■ Exercise ■
Your answer needs to include each line of the records in which the string "gray" can be found.

■ Records for this task ■
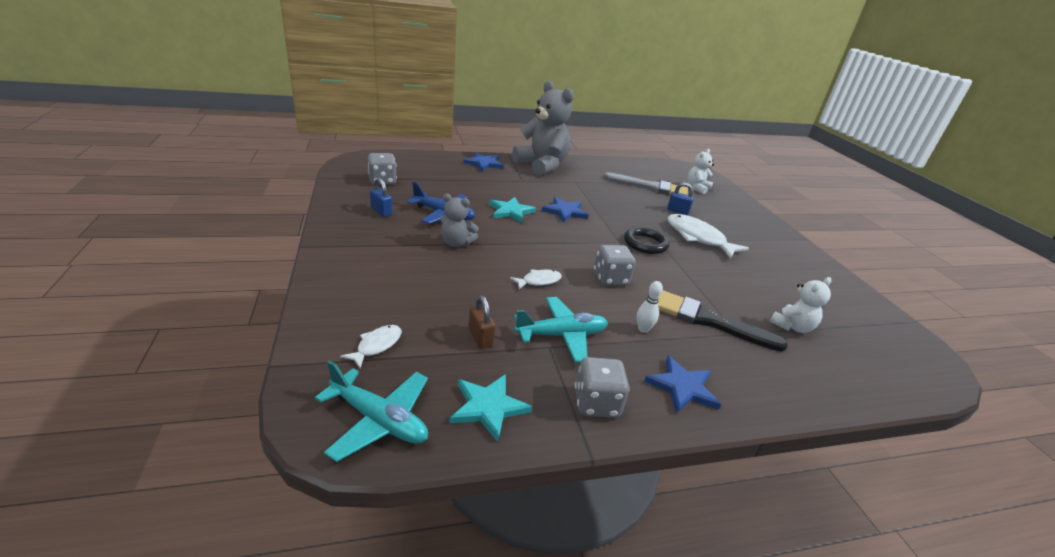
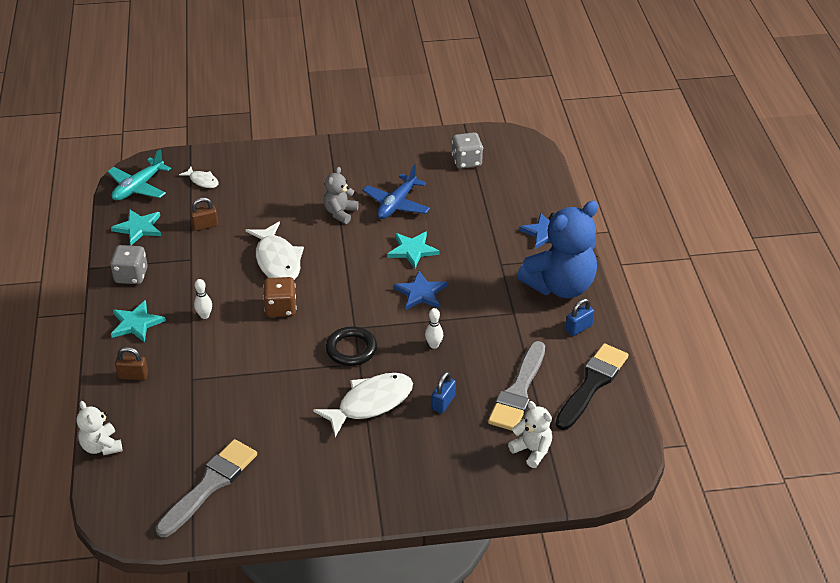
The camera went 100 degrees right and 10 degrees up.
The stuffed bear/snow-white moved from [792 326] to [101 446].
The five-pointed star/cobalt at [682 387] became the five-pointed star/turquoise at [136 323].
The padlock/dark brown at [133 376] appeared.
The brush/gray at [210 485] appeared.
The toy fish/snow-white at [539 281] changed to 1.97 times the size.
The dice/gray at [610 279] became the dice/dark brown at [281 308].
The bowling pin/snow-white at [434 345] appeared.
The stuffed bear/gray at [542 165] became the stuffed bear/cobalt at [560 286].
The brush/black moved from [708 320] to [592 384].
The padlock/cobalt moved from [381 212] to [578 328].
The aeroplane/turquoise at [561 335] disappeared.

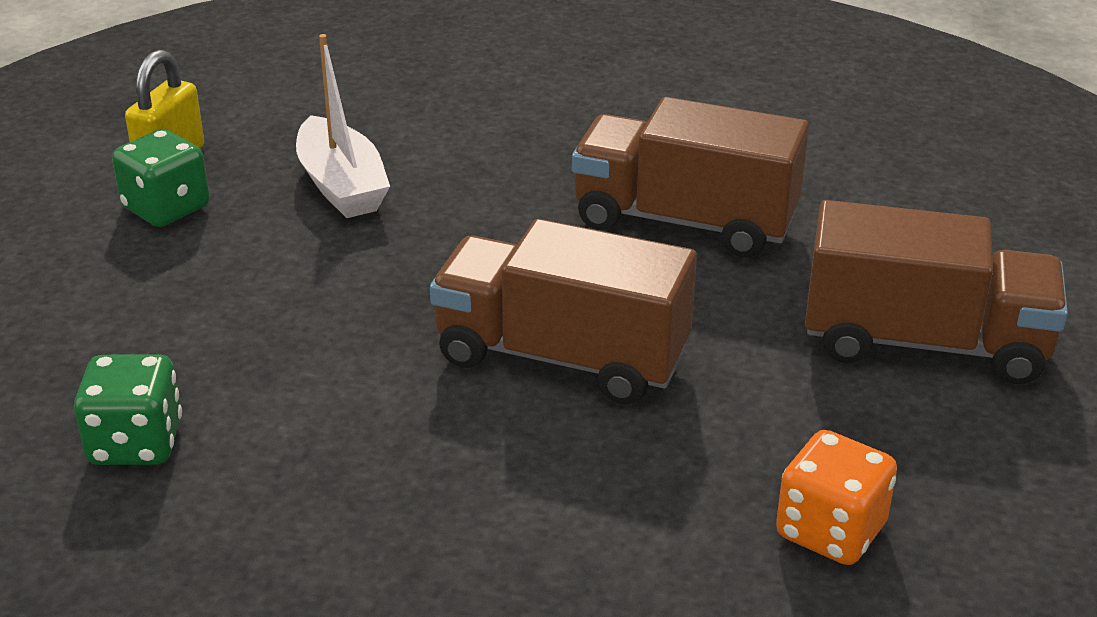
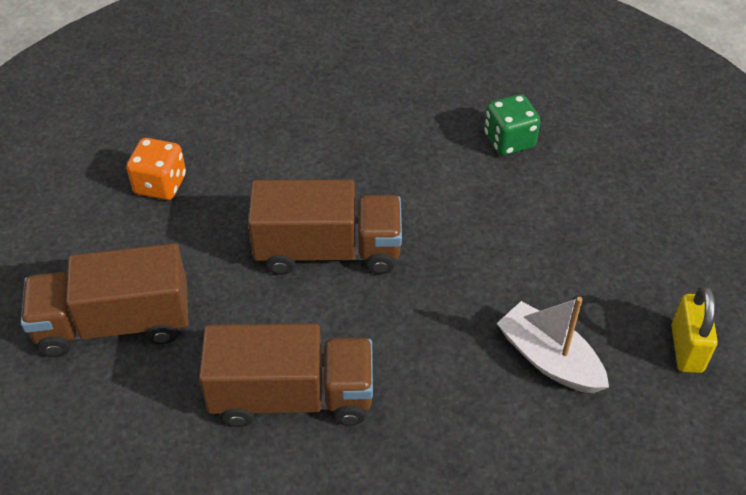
The camera went 160 degrees right and 15 degrees up.
The dice/green at [166 208] disappeared.

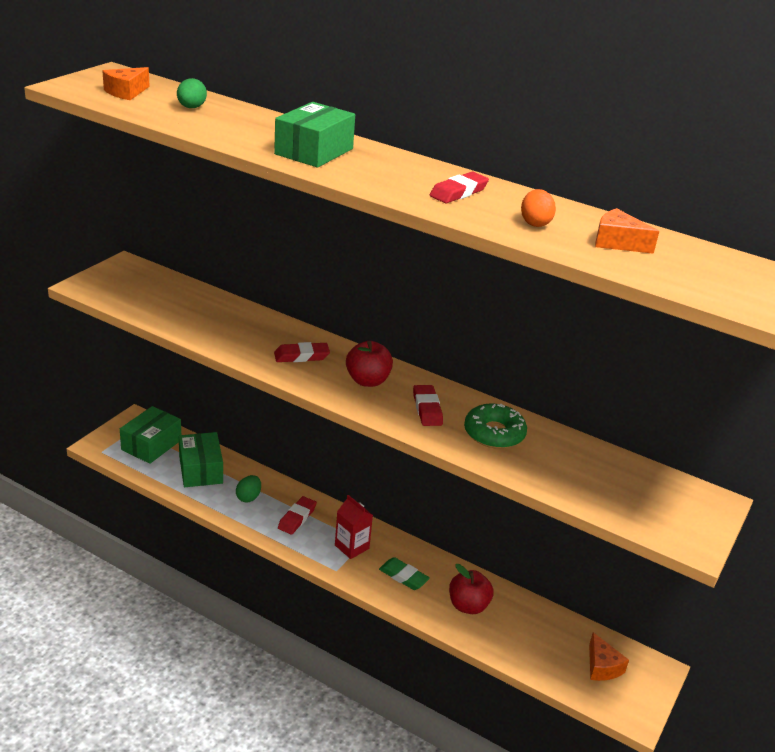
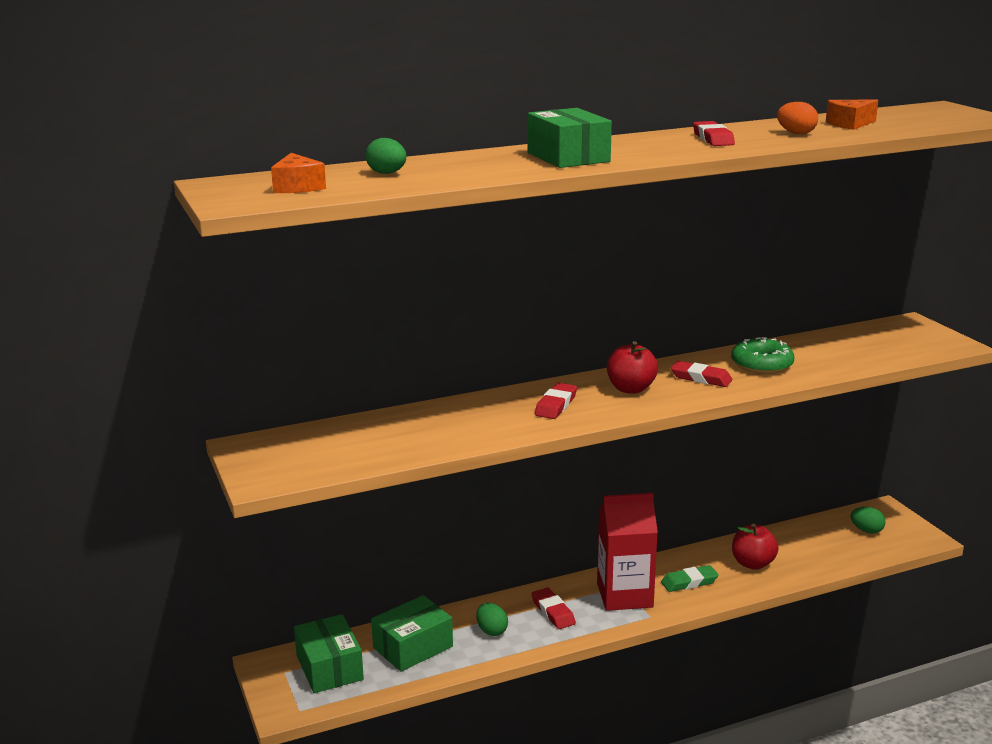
The camera went 50 degrees left and 10 degrees down.
The box/green at [201 470] turned 60 degrees counterclockwise.
The milk carton/red at [352 547] changed to 1.70 times the size.
The cheese/orange-coloured at [602 666] was replaced by the toy egg/green at [866 530].

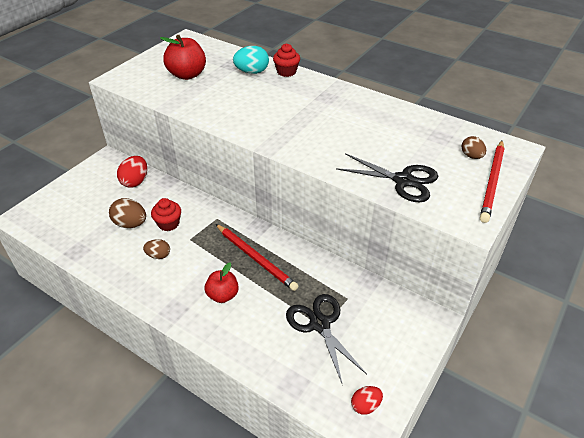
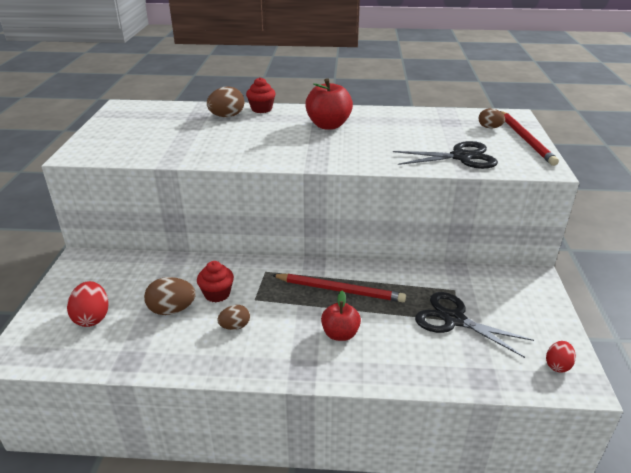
The camera went 30 degrees left and 10 degrees down.
The toy egg/red moved from [135 181] to [92 318].
The toy egg/turquoise at [252 72] became the toy egg/dark brown at [227 116].
The apple/red moved from [187 75] to [328 125].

■ Written answer ■
The brush/gray at [210 485] appeared.
The dice/gray at [610 279] became the dice/dark brown at [281 308].
The stuffed bear/gray at [542 165] became the stuffed bear/cobalt at [560 286].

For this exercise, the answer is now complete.